▸ Consignes de la tâche: Relevez toutes les lignes des données où figure le mot « closer », en respectant la casse.

──────── Jeu de données ────────

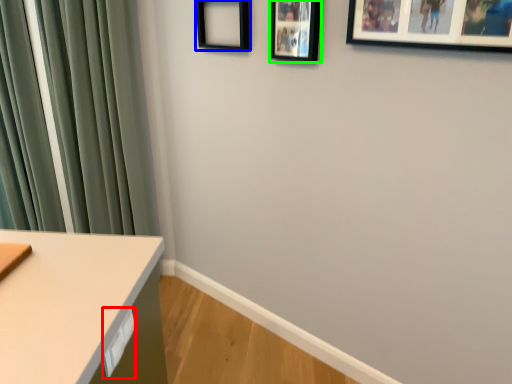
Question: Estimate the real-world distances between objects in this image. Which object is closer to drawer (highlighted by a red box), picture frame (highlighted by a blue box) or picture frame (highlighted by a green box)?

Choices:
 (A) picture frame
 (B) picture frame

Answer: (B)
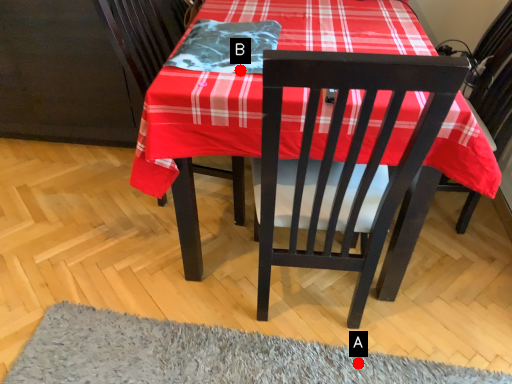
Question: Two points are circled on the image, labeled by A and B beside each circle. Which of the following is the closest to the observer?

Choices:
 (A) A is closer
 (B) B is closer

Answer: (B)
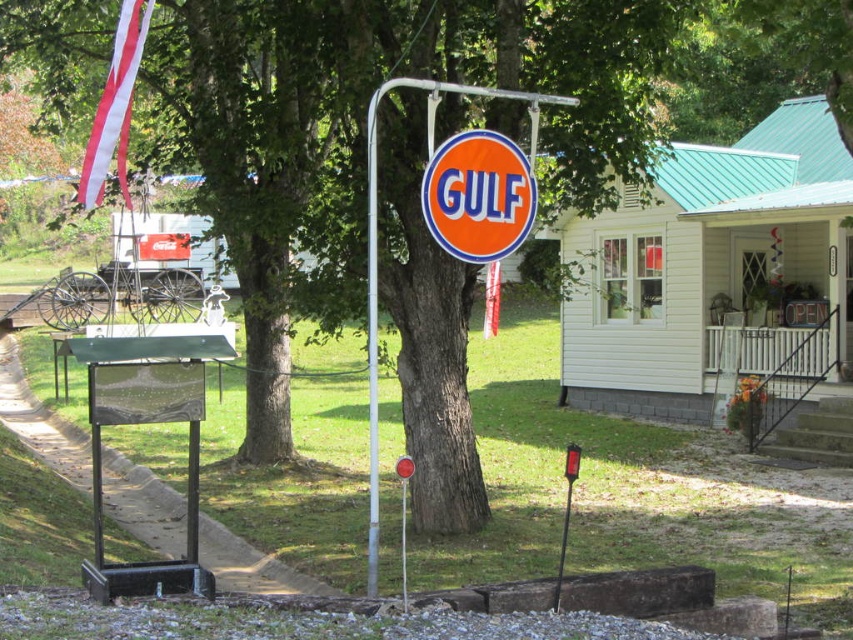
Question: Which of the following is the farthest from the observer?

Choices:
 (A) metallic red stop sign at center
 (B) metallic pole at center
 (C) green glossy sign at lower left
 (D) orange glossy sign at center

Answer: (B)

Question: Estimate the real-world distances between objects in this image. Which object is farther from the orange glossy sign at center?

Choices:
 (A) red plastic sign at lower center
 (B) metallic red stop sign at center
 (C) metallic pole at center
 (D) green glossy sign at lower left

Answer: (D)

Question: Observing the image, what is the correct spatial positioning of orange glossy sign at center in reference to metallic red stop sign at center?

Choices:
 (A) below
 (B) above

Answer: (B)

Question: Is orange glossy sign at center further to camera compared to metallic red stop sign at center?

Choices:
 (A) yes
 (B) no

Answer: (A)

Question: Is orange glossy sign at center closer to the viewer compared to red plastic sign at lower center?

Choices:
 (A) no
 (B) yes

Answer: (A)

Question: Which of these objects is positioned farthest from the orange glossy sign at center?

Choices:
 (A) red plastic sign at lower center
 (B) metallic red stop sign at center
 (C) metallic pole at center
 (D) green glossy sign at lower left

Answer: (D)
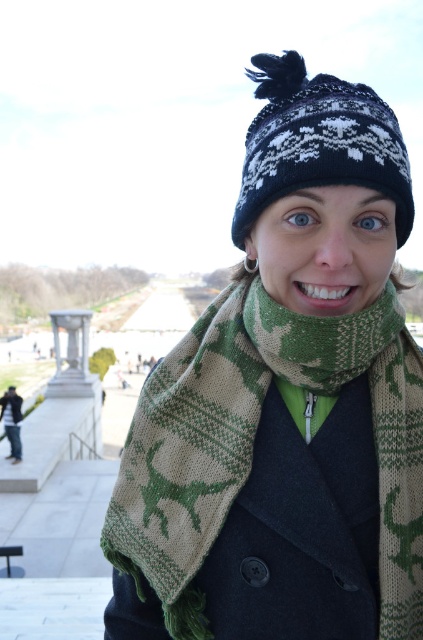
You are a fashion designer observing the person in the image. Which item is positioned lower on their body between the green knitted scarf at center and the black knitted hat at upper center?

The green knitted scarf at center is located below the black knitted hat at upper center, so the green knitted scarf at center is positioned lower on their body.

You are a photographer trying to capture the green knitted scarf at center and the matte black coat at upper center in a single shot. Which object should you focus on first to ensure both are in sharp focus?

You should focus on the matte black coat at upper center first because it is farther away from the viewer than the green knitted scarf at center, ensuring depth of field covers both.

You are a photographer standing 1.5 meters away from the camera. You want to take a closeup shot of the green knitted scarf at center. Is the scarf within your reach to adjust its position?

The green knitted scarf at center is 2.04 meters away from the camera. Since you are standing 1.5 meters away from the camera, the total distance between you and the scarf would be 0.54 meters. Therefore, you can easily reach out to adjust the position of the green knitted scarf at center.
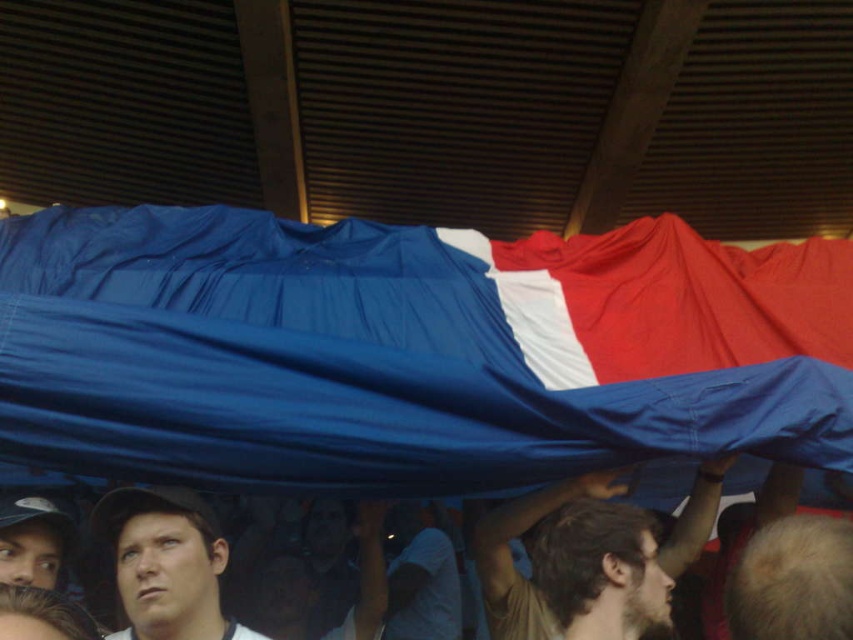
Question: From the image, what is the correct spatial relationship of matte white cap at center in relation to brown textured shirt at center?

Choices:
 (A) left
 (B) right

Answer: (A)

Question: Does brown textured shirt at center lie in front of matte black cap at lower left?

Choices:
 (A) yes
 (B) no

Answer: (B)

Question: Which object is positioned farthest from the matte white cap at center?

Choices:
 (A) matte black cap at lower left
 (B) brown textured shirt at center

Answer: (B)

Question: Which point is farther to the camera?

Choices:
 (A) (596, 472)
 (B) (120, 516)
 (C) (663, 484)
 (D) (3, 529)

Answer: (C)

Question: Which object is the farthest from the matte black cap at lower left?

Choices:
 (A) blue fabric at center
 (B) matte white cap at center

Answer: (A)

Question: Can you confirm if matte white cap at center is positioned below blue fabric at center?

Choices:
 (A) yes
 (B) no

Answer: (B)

────────
──────── Jeu de données ────────

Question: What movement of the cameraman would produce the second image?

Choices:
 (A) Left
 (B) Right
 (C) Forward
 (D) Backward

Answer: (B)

────────

▸ Tâche accomplie:
Question: Estimate the real-world distances between objects in this image. Which object is closer to drawer (highlighted by a red box), picture frame (highlighted by a blue box) or picture frame (highlighted by a green box)?
 (A) A is closer
 (B) B is closer
Question: Is orange glossy sign at center closer to the viewer compared to red plastic sign at lower center?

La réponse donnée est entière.